** Work request **
An exact copy of the data below is required; return it in full.

(Records to use)

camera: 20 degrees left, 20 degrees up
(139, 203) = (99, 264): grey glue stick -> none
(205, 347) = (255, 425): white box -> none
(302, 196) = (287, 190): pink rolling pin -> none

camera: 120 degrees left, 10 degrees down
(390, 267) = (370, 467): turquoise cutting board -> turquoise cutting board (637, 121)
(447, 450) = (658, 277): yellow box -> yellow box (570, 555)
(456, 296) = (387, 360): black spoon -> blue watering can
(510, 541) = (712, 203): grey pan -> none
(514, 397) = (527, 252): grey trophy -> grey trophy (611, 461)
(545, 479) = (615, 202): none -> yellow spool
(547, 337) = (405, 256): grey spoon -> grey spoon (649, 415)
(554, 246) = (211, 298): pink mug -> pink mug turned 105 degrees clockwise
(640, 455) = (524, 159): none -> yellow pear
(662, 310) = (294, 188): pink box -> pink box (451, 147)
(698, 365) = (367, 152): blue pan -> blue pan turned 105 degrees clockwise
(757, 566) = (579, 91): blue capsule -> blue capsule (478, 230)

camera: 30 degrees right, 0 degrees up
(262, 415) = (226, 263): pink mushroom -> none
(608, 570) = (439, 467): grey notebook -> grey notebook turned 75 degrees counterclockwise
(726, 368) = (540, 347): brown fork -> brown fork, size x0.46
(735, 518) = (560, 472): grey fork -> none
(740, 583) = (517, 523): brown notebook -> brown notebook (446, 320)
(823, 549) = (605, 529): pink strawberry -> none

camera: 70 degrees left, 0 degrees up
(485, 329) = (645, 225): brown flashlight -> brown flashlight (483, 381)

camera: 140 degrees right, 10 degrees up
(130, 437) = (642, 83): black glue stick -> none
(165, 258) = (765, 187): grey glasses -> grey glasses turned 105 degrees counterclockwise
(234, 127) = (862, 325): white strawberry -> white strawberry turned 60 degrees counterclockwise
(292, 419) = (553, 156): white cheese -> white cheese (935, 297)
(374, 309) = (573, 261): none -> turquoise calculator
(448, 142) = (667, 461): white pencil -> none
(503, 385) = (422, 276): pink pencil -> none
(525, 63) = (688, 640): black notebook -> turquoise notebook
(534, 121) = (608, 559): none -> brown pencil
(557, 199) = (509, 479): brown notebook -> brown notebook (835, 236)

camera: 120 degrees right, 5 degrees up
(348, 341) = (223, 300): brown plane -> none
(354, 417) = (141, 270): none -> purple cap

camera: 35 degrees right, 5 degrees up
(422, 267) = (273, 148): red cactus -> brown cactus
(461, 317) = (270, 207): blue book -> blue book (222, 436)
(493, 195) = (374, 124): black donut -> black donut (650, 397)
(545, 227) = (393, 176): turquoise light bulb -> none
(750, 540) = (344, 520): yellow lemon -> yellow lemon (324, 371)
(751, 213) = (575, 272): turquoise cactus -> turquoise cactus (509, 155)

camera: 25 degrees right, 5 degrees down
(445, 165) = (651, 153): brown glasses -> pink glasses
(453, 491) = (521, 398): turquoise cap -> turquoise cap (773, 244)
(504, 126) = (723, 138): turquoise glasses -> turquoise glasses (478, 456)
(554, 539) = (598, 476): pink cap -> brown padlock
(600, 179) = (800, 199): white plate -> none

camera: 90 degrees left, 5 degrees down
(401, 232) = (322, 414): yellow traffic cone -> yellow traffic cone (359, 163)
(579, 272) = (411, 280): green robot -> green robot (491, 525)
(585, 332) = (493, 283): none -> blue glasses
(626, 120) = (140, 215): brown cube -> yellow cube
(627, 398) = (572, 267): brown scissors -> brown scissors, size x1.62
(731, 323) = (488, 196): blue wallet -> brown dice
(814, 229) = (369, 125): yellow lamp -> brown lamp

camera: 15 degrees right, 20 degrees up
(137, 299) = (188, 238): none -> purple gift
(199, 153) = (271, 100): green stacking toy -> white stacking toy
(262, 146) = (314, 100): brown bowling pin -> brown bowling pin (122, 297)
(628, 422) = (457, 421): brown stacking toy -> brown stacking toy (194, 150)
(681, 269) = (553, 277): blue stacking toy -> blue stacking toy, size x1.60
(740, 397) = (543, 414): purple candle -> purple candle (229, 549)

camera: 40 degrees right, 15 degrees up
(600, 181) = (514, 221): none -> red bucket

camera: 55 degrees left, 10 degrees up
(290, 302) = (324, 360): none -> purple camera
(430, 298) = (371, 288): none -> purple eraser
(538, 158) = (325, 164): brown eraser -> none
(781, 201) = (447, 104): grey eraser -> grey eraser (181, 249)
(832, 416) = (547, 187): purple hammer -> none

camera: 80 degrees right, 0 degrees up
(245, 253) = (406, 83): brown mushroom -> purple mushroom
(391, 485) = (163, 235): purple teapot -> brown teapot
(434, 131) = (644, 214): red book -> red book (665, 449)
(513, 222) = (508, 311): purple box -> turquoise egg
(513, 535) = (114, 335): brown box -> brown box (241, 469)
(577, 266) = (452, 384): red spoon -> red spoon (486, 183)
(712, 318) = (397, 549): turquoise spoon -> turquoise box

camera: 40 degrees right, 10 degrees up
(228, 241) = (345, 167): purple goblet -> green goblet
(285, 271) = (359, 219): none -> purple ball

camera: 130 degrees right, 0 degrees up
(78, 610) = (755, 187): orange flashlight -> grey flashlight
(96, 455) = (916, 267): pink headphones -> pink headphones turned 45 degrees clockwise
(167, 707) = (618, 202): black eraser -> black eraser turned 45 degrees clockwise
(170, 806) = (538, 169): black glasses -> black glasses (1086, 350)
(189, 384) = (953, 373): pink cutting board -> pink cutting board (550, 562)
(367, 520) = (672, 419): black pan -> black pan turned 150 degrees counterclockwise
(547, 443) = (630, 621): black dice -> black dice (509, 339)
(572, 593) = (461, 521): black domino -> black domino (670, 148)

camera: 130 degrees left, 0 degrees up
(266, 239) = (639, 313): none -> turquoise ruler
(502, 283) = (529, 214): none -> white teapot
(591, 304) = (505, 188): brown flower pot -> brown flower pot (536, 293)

(End Records to use)

** Answer space **
camera: 20 degrees left, 20 degrees up
(139, 203) = (99, 264): grey glue stick -> none
(205, 347) = (255, 425): white box -> none
(302, 196) = (287, 190): pink rolling pin -> none

camera: 120 degrees left, 10 degrees down
(390, 267) = (370, 467): turquoise cutting board -> turquoise cutting board (637, 121)
(447, 450) = (658, 277): yellow box -> yellow box (570, 555)
(456, 296) = (387, 360): black spoon -> blue watering can
(510, 541) = (712, 203): grey pan -> none
(514, 397) = (527, 252): grey trophy -> grey trophy (611, 461)
(545, 479) = (615, 202): none -> yellow spool
(547, 337) = (405, 256): grey spoon -> grey spoon (649, 415)
(554, 246) = (211, 298): pink mug -> pink mug turned 105 degrees clockwise
(640, 455) = (524, 159): none -> yellow pear
(662, 310) = (294, 188): pink box -> pink box (451, 147)
(698, 365) = (367, 152): blue pan -> blue pan turned 105 degrees clockwise
(757, 566) = (579, 91): blue capsule -> blue capsule (478, 230)

camera: 30 degrees right, 0 degrees up
(262, 415) = (226, 263): pink mushroom -> none
(608, 570) = (439, 467): grey notebook -> grey notebook turned 75 degrees counterclockwise
(726, 368) = (540, 347): brown fork -> brown fork, size x0.46
(735, 518) = (560, 472): grey fork -> none
(740, 583) = (517, 523): brown notebook -> brown notebook (446, 320)
(823, 549) = (605, 529): pink strawberry -> none

camera: 70 degrees left, 0 degrees up
(485, 329) = (645, 225): brown flashlight -> brown flashlight (483, 381)

camera: 140 degrees right, 10 degrees up
(130, 437) = (642, 83): black glue stick -> none
(165, 258) = (765, 187): grey glasses -> grey glasses turned 105 degrees counterclockwise
(234, 127) = (862, 325): white strawberry -> white strawberry turned 60 degrees counterclockwise
(292, 419) = (553, 156): white cheese -> white cheese (935, 297)
(374, 309) = (573, 261): none -> turquoise calculator
(448, 142) = (667, 461): white pencil -> none
(503, 385) = (422, 276): pink pencil -> none
(525, 63) = (688, 640): black notebook -> turquoise notebook
(534, 121) = (608, 559): none -> brown pencil
(557, 199) = (509, 479): brown notebook -> brown notebook (835, 236)

camera: 120 degrees right, 5 degrees up
(348, 341) = (223, 300): brown plane -> none
(354, 417) = (141, 270): none -> purple cap

camera: 35 degrees right, 5 degrees up
(422, 267) = (273, 148): red cactus -> brown cactus
(461, 317) = (270, 207): blue book -> blue book (222, 436)
(493, 195) = (374, 124): black donut -> black donut (650, 397)
(545, 227) = (393, 176): turquoise light bulb -> none
(750, 540) = (344, 520): yellow lemon -> yellow lemon (324, 371)
(751, 213) = (575, 272): turquoise cactus -> turquoise cactus (509, 155)

camera: 25 degrees right, 5 degrees down
(445, 165) = (651, 153): brown glasses -> pink glasses
(453, 491) = (521, 398): turquoise cap -> turquoise cap (773, 244)
(504, 126) = (723, 138): turquoise glasses -> turquoise glasses (478, 456)
(554, 539) = (598, 476): pink cap -> brown padlock
(600, 179) = (800, 199): white plate -> none

camera: 90 degrees left, 5 degrees down
(401, 232) = (322, 414): yellow traffic cone -> yellow traffic cone (359, 163)
(579, 272) = (411, 280): green robot -> green robot (491, 525)
(585, 332) = (493, 283): none -> blue glasses
(626, 120) = (140, 215): brown cube -> yellow cube
(627, 398) = (572, 267): brown scissors -> brown scissors, size x1.62
(731, 323) = (488, 196): blue wallet -> brown dice
(814, 229) = (369, 125): yellow lamp -> brown lamp

camera: 15 degrees right, 20 degrees up
(137, 299) = (188, 238): none -> purple gift
(199, 153) = (271, 100): green stacking toy -> white stacking toy
(262, 146) = (314, 100): brown bowling pin -> brown bowling pin (122, 297)
(628, 422) = (457, 421): brown stacking toy -> brown stacking toy (194, 150)
(681, 269) = (553, 277): blue stacking toy -> blue stacking toy, size x1.60
(740, 397) = (543, 414): purple candle -> purple candle (229, 549)

camera: 40 degrees right, 15 degrees up
(600, 181) = (514, 221): none -> red bucket

camera: 55 degrees left, 10 degrees up
(290, 302) = (324, 360): none -> purple camera
(430, 298) = (371, 288): none -> purple eraser
(538, 158) = (325, 164): brown eraser -> none
(781, 201) = (447, 104): grey eraser -> grey eraser (181, 249)
(832, 416) = (547, 187): purple hammer -> none

camera: 80 degrees right, 0 degrees up
(245, 253) = (406, 83): brown mushroom -> purple mushroom
(391, 485) = (163, 235): purple teapot -> brown teapot
(434, 131) = (644, 214): red book -> red book (665, 449)
(513, 222) = (508, 311): purple box -> turquoise egg
(513, 535) = (114, 335): brown box -> brown box (241, 469)
(577, 266) = (452, 384): red spoon -> red spoon (486, 183)
(712, 318) = (397, 549): turquoise spoon -> turquoise box

camera: 40 degrees right, 10 degrees up
(228, 241) = (345, 167): purple goblet -> green goblet
(285, 271) = (359, 219): none -> purple ball

camera: 130 degrees right, 0 degrees up
(78, 610) = (755, 187): orange flashlight -> grey flashlight
(96, 455) = (916, 267): pink headphones -> pink headphones turned 45 degrees clockwise
(167, 707) = (618, 202): black eraser -> black eraser turned 45 degrees clockwise
(170, 806) = (538, 169): black glasses -> black glasses (1086, 350)
(189, 384) = (953, 373): pink cutting board -> pink cutting board (550, 562)
(367, 520) = (672, 419): black pan -> black pan turned 150 degrees counterclockwise
(547, 443) = (630, 621): black dice -> black dice (509, 339)
(572, 593) = (461, 521): black domino -> black domino (670, 148)

camera: 130 degrees left, 0 degrees up
(266, 239) = (639, 313): none -> turquoise ruler
(502, 283) = (529, 214): none -> white teapot
(591, 304) = (505, 188): brown flower pot -> brown flower pot (536, 293)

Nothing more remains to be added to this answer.